** Opening Data to examine block **

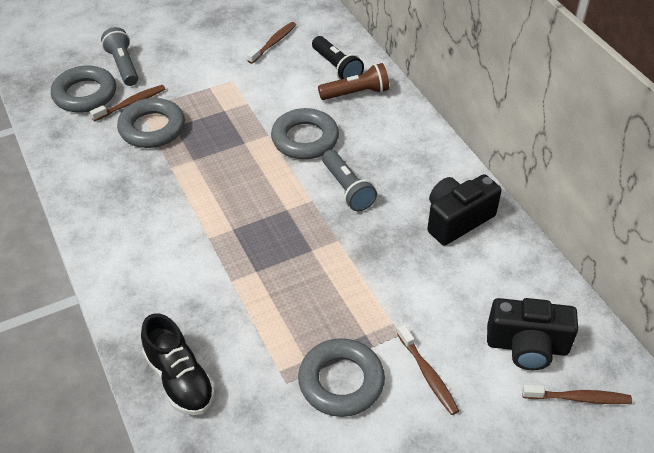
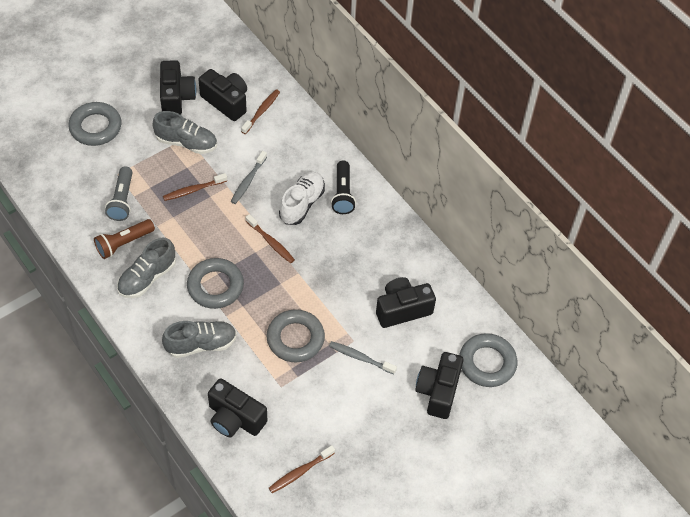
black camera: 2 -> 5
black shoe: 1 -> 0
grey flashlight: 2 -> 1
grey shoe: 0 -> 3
grey toothbrush: 0 -> 2
white shoe: 0 -> 1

** Closing Data to examine block **

• Goal of the exercise: Find every line above where the word "shoe" occurs, and copy that line.

• Output for this task:
black shoe: 1 -> 0
grey shoe: 0 -> 3
white shoe: 0 -> 1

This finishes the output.